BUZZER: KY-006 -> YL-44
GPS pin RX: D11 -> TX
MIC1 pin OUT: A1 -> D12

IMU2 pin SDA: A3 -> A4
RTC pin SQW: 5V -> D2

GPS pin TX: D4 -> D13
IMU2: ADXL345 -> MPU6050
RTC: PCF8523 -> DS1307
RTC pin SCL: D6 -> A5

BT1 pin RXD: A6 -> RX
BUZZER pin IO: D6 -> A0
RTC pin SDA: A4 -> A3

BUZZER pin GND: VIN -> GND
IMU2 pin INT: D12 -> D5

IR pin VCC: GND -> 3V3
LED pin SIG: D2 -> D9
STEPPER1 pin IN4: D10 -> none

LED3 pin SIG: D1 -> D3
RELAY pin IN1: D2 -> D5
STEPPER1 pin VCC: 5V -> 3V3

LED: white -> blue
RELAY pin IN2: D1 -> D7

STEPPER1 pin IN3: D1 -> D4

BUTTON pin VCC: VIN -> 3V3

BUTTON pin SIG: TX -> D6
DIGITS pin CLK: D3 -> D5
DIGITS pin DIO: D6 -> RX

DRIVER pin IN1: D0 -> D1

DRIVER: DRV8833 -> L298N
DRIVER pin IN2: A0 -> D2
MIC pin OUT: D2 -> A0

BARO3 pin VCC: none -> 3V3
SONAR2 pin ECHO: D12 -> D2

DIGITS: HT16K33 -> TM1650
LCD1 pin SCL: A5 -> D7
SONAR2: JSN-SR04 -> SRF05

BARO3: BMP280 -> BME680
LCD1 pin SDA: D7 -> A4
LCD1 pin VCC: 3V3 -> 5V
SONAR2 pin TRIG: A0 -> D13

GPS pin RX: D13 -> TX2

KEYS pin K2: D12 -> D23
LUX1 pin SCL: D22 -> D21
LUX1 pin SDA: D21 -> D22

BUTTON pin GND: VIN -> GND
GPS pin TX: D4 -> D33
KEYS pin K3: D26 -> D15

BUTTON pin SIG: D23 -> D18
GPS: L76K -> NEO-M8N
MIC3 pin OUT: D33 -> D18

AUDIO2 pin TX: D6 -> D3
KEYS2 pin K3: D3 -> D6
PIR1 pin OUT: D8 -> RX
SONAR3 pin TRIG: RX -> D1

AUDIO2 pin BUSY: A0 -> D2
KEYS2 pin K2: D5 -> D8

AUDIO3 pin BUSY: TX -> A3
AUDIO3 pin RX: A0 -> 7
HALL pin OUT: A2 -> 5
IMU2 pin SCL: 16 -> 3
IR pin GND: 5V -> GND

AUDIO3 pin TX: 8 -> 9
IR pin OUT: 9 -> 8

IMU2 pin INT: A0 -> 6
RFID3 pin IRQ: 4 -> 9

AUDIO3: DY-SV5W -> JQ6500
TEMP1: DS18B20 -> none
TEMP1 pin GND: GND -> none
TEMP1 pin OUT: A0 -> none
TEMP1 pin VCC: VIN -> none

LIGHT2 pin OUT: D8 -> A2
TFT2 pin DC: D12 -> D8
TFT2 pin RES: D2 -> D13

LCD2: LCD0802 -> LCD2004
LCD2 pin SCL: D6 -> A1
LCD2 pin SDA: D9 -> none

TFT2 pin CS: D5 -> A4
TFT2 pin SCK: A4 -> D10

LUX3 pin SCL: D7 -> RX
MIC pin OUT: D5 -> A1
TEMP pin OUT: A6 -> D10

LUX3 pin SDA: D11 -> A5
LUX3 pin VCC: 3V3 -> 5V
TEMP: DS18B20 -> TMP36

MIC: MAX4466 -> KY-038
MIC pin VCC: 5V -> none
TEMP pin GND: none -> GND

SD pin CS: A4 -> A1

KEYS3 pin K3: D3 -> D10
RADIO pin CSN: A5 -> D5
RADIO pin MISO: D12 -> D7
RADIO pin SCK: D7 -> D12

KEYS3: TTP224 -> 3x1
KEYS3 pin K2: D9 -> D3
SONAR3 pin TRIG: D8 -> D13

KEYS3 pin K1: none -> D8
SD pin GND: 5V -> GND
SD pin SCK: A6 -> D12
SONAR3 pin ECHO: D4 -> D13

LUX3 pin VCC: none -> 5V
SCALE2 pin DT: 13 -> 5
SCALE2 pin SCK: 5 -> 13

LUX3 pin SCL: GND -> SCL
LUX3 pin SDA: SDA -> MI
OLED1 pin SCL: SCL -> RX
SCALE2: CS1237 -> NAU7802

================

→ Directions
Would you retype the listing above in full, exactly as it reads?

→ Answer to this problem
BUZZER: KY-006 -> YL-44
GPS pin RX: D11 -> TX
MIC1 pin OUT: A1 -> D12

IMU2 pin SDA: A3 -> A4
RTC pin SQW: 5V -> D2

GPS pin TX: D4 -> D13
IMU2: ADXL345 -> MPU6050
RTC: PCF8523 -> DS1307
RTC pin SCL: D6 -> A5

BT1 pin RXD: A6 -> RX
BUZZER pin IO: D6 -> A0
RTC pin SDA: A4 -> A3

BUZZER pin GND: VIN -> GND
IMU2 pin INT: D12 -> D5

IR pin VCC: GND -> 3V3
LED pin SIG: D2 -> D9
STEPPER1 pin IN4: D10 -> none

LED3 pin SIG: D1 -> D3
RELAY pin IN1: D2 -> D5
STEPPER1 pin VCC: 5V -> 3V3

LED: white -> blue
RELAY pin IN2: D1 -> D7

STEPPER1 pin IN3: D1 -> D4

BUTTON pin VCC: VIN -> 3V3

BUTTON pin SIG: TX -> D6
DIGITS pin CLK: D3 -> D5
DIGITS pin DIO: D6 -> RX

DRIVER pin IN1: D0 -> D1

DRIVER: DRV8833 -> L298N
DRIVER pin IN2: A0 -> D2
MIC pin OUT: D2 -> A0

BARO3 pin VCC: none -> 3V3
SONAR2 pin ECHO: D12 -> D2

DIGITS: HT16K33 -> TM1650
LCD1 pin SCL: A5 -> D7
SONAR2: JSN-SR04 -> SRF05

BARO3: BMP280 -> BME680
LCD1 pin SDA: D7 -> A4
LCD1 pin VCC: 3V3 -> 5V
SONAR2 pin TRIG: A0 -> D13

GPS pin RX: D13 -> TX2

KEYS pin K2: D12 -> D23
LUX1 pin SCL: D22 -> D21
LUX1 pin SDA: D21 -> D22

BUTTON pin GND: VIN -> GND
GPS pin TX: D4 -> D33
KEYS pin K3: D26 -> D15

BUTTON pin SIG: D23 -> D18
GPS: L76K -> NEO-M8N
MIC3 pin OUT: D33 -> D18

AUDIO2 pin TX: D6 -> D3
KEYS2 pin K3: D3 -> D6
PIR1 pin OUT: D8 -> RX
SONAR3 pin TRIG: RX -> D1

AUDIO2 pin BUSY: A0 -> D2
KEYS2 pin K2: D5 -> D8

AUDIO3 pin BUSY: TX -> A3
AUDIO3 pin RX: A0 -> 7
HALL pin OUT: A2 -> 5
IMU2 pin SCL: 16 -> 3
IR pin GND: 5V -> GND

AUDIO3 pin TX: 8 -> 9
IR pin OUT: 9 -> 8

IMU2 pin INT: A0 -> 6
RFID3 pin IRQ: 4 -> 9

AUDIO3: DY-SV5W -> JQ6500
TEMP1: DS18B20 -> none
TEMP1 pin GND: GND -> none
TEMP1 pin OUT: A0 -> none
TEMP1 pin VCC: VIN -> none

LIGHT2 pin OUT: D8 -> A2
TFT2 pin DC: D12 -> D8
TFT2 pin RES: D2 -> D13

LCD2: LCD0802 -> LCD2004
LCD2 pin SCL: D6 -> A1
LCD2 pin SDA: D9 -> none

TFT2 pin CS: D5 -> A4
TFT2 pin SCK: A4 -> D10

LUX3 pin SCL: D7 -> RX
MIC pin OUT: D5 -> A1
TEMP pin OUT: A6 -> D10

LUX3 pin SDA: D11 -> A5
LUX3 pin VCC: 3V3 -> 5V
TEMP: DS18B20 -> TMP36

MIC: MAX4466 -> KY-038
MIC pin VCC: 5V -> none
TEMP pin GND: none -> GND

SD pin CS: A4 -> A1

KEYS3 pin K3: D3 -> D10
RADIO pin CSN: A5 -> D5
RADIO pin MISO: D12 -> D7
RADIO pin SCK: D7 -> D12

KEYS3: TTP224 -> 3x1
KEYS3 pin K2: D9 -> D3
SONAR3 pin TRIG: D8 -> D13

KEYS3 pin K1: none -> D8
SD pin GND: 5V -> GND
SD pin SCK: A6 -> D12
SONAR3 pin ECHO: D4 -> D13

LUX3 pin VCC: none -> 5V
SCALE2 pin DT: 13 -> 5
SCALE2 pin SCK: 5 -> 13

LUX3 pin SCL: GND -> SCL
LUX3 pin SDA: SDA -> MI
OLED1 pin SCL: SCL -> RX
SCALE2: CS1237 -> NAU7802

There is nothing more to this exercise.